AIM OF THE EXERCISE:
Return the lines below that contain the word "none".

RECORDS PROVIDED:
********************
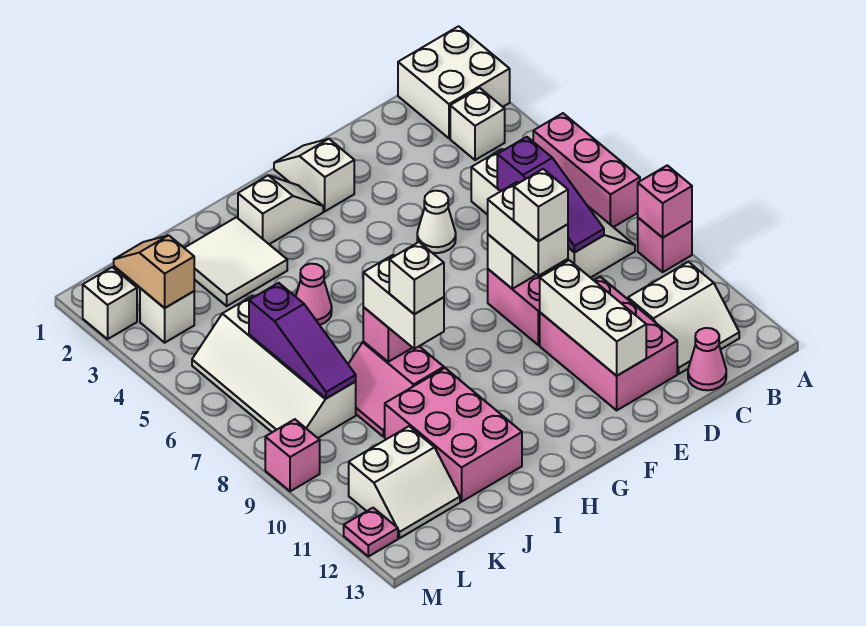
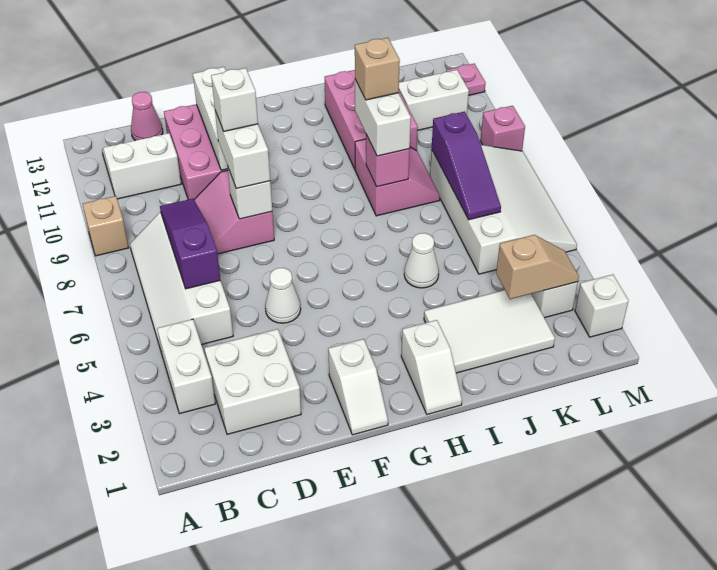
white brick A1:B2 level 1 -> white brick C2:D3 level 1
pink brick A5:A7 level 1 -> none
pink brick A9 level 1 -> tan brick A9 level 1
pink brick A9 level 2 -> none
white brick B3 level 1 -> white brick B3:B4 level 1
white slope G2:H2 level 1 top H -> white slope H1:H2 level 1 top 2
white tile I2:J3 level 1 -> white tile I2:K3 level 1
pink cone I5 level 1 -> white cone I5 level 1
white brick I9 level 4 -> tan brick I9 level 4
white slope K5:L8 level 1 top K -> white slope K5:M8 level 1 top K
purple slope K6:K8 level 2 top 6 -> purple slope K6:K8 level 2 top 8
tan slope L2:L3 level 2 top 3 -> tan slope K3:L3 level 2 top K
********************
WRITTEN RESPONSE:
pink brick A5:A7 level 1 -> none
pink brick A9 level 2 -> none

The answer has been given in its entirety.